PROVIDED RECORDS
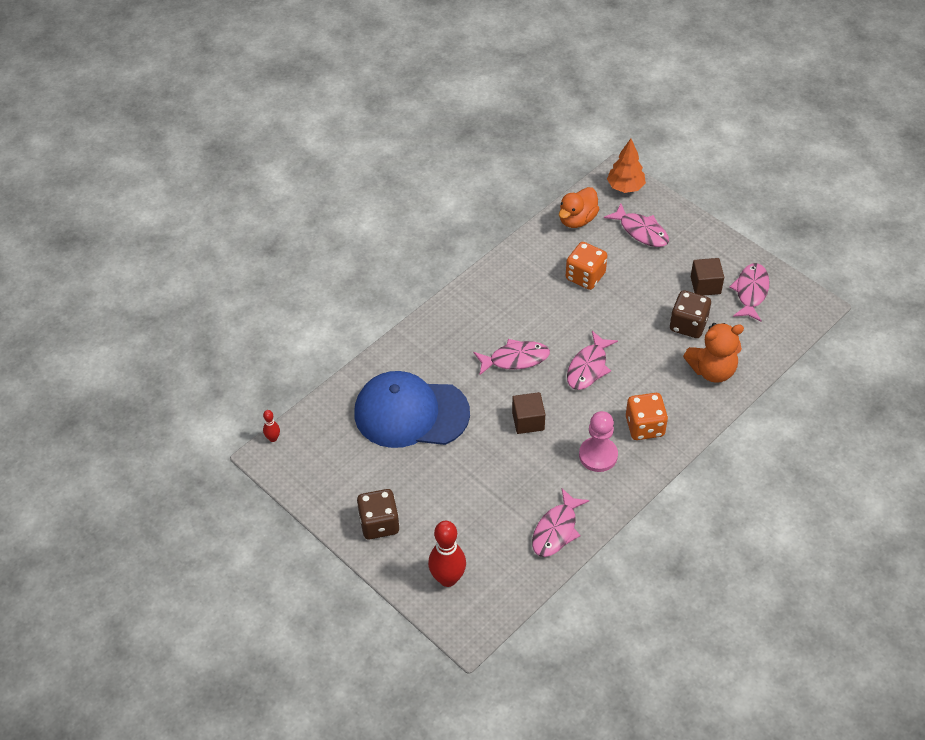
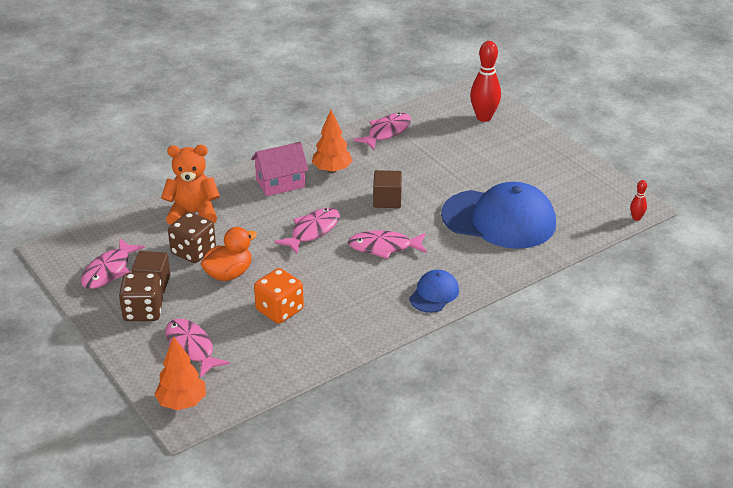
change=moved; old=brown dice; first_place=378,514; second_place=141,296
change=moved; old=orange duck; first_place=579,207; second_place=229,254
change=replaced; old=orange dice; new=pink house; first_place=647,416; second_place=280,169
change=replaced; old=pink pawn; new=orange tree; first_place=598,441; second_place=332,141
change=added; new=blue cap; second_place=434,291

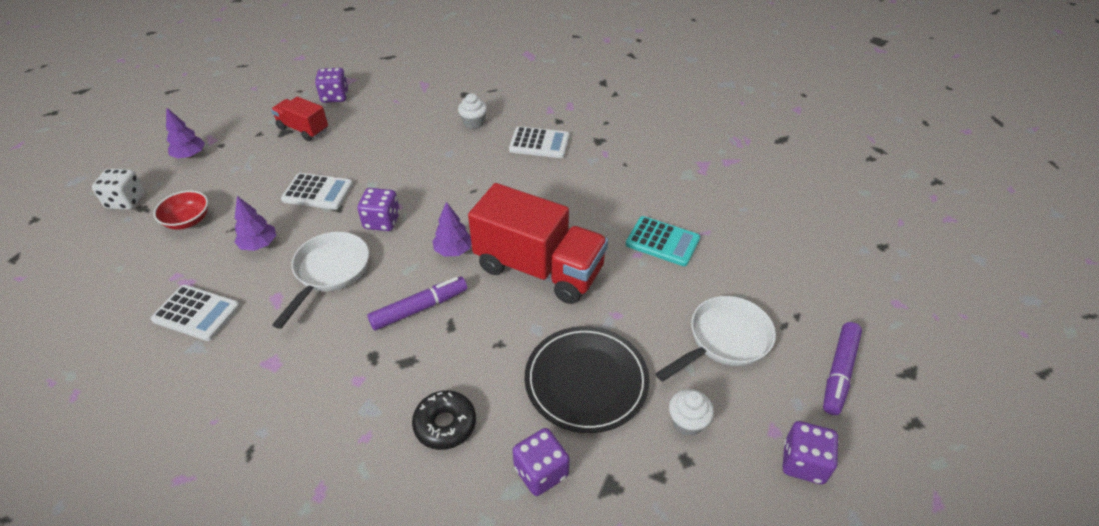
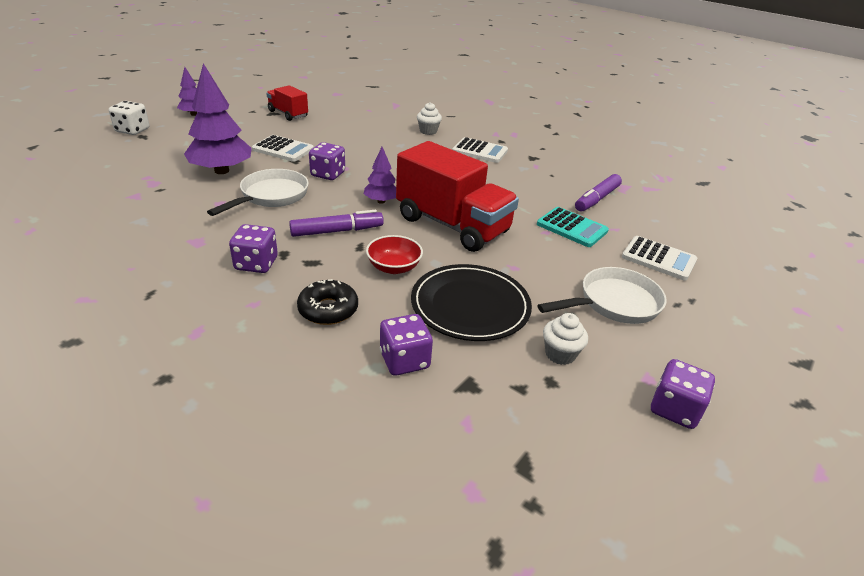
change=resized; old=purple tree; first_place=255,223; second_place=218,118; factor=1.86
change=moved; old=purple dice; first_place=331,85; second_place=253,248
change=moved; old=red bowl; first_place=180,210; second_place=394,254
change=moved; old=purple marker; first_place=842,368; second_place=598,193
change=moved; old=white calculator; first_place=195,313; second_place=660,258

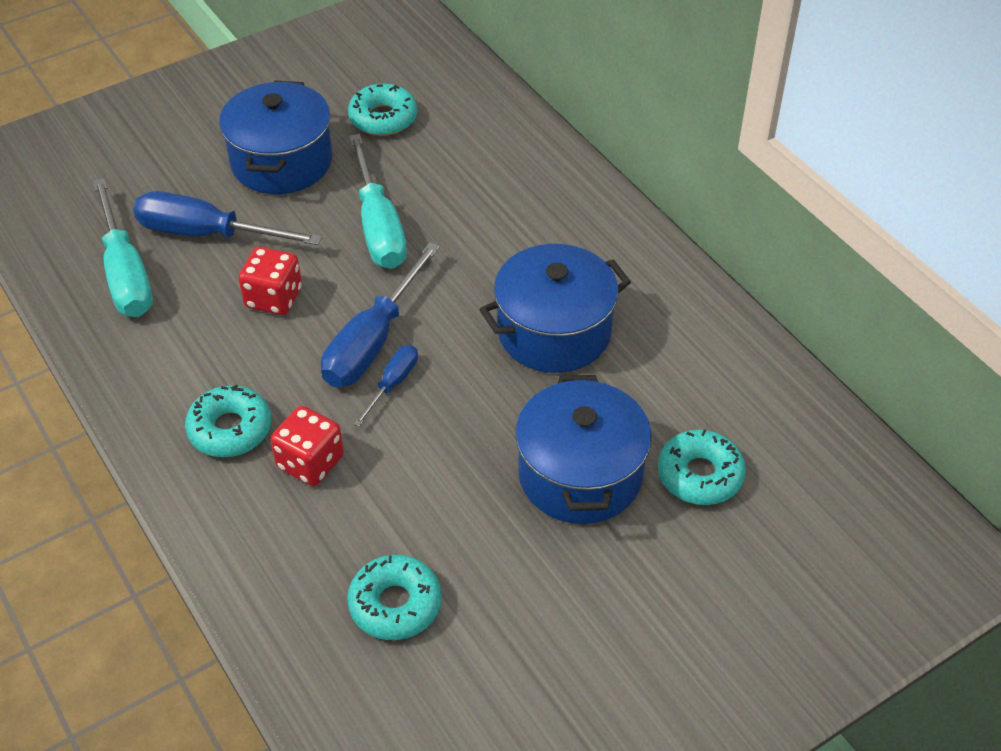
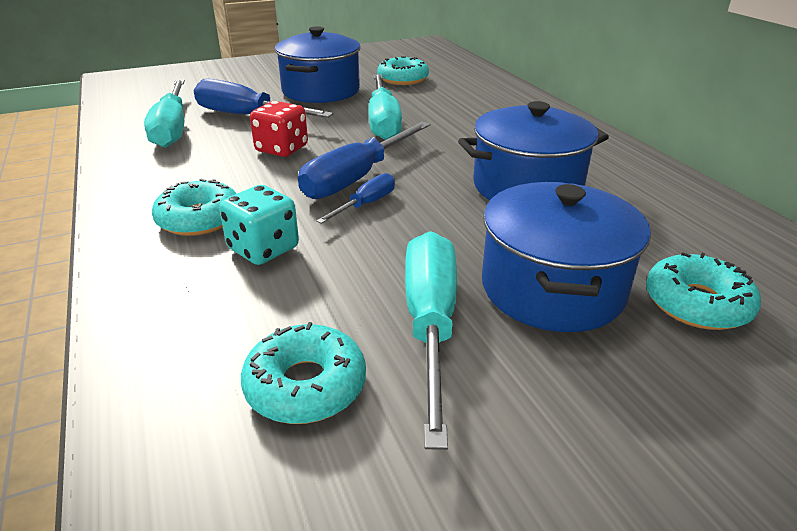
change=recoloured; old=red dice; new=turquoise dice; first_place=307,446; second_place=259,225
change=added; new=turquoise screwdriver; second_place=431,340

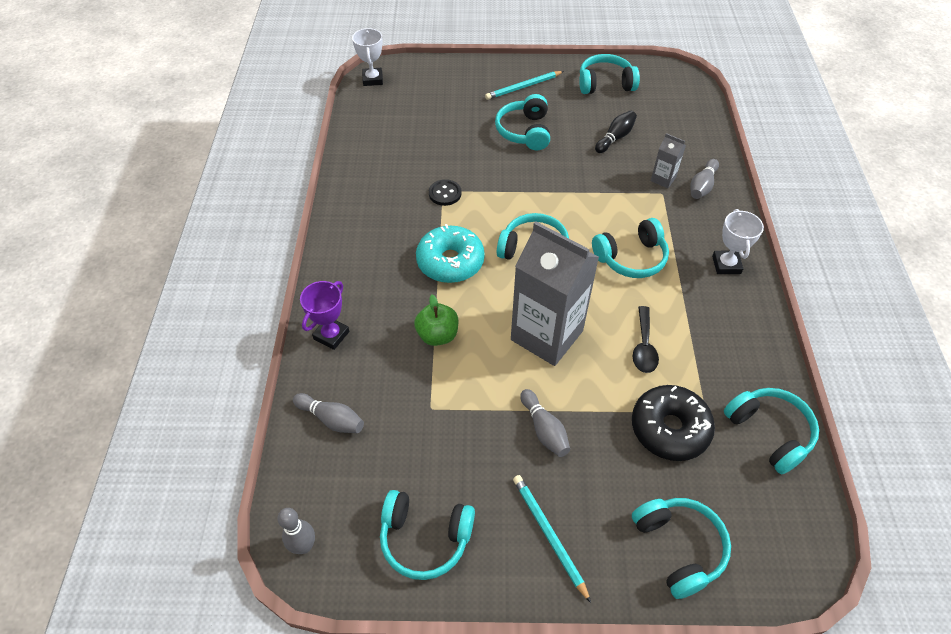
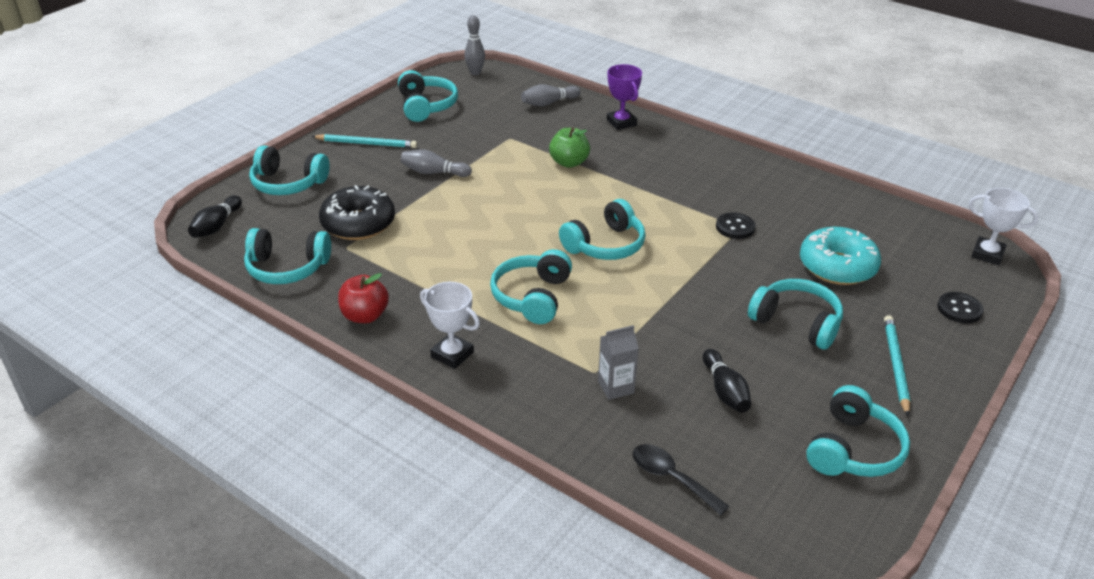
change=added; new=black bowling pin; second_place=215,216
change=added; new=red apple; second_place=363,298
change=turned; old=turquoise headphones; first_place=427,535; second_place=428,96; degrees=120
change=moved; old=black spoon; first_place=646,339; second_place=681,480
change=moved; old=turquoise donut; first_place=450,253; second_place=840,256
change=added; new=black button; second_place=960,308
change=removed; old=grey carton; first_place=555,293
change=removed; old=grey bowling pin; first_place=704,179

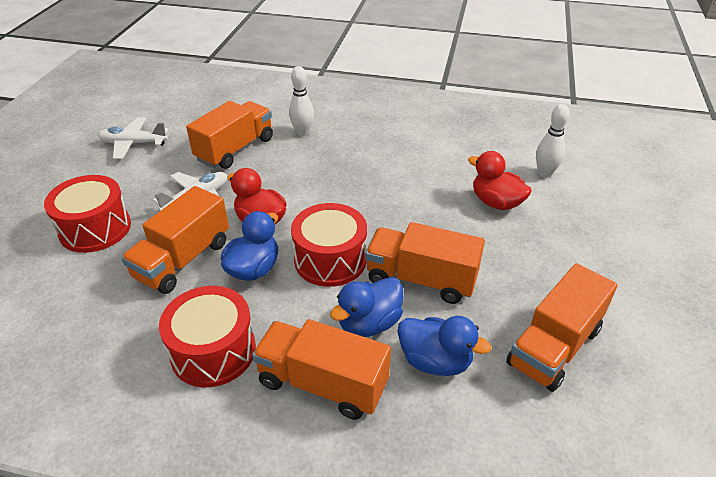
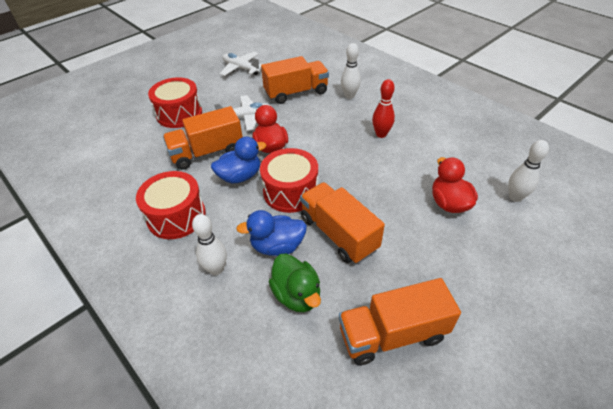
change=replaced; old=orange truck; new=white bowling pin; first_place=321,369; second_place=209,244
change=recoloured; old=blue duck; new=green duck; first_place=444,346; second_place=295,282
change=added; new=red bowling pin; second_place=383,108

PROBLEM STATEMENT
Would you reproduce the listing above in full and exactly, without its pictures?

RESULT OF THE EXERCISE
change=moved; old=brown dice; first_place=378,514; second_place=141,296
change=moved; old=orange duck; first_place=579,207; second_place=229,254
change=replaced; old=orange dice; new=pink house; first_place=647,416; second_place=280,169
change=replaced; old=pink pawn; new=orange tree; first_place=598,441; second_place=332,141
change=added; new=blue cap; second_place=434,291

change=resized; old=purple tree; first_place=255,223; second_place=218,118; factor=1.86
change=moved; old=purple dice; first_place=331,85; second_place=253,248
change=moved; old=red bowl; first_place=180,210; second_place=394,254
change=moved; old=purple marker; first_place=842,368; second_place=598,193
change=moved; old=white calculator; first_place=195,313; second_place=660,258

change=recoloured; old=red dice; new=turquoise dice; first_place=307,446; second_place=259,225
change=added; new=turquoise screwdriver; second_place=431,340

change=added; new=black bowling pin; second_place=215,216
change=added; new=red apple; second_place=363,298
change=turned; old=turquoise headphones; first_place=427,535; second_place=428,96; degrees=120
change=moved; old=black spoon; first_place=646,339; second_place=681,480
change=moved; old=turquoise donut; first_place=450,253; second_place=840,256
change=added; new=black button; second_place=960,308
change=removed; old=grey carton; first_place=555,293
change=removed; old=grey bowling pin; first_place=704,179

change=replaced; old=orange truck; new=white bowling pin; first_place=321,369; second_place=209,244
change=recoloured; old=blue duck; new=green duck; first_place=444,346; second_place=295,282
change=added; new=red bowling pin; second_place=383,108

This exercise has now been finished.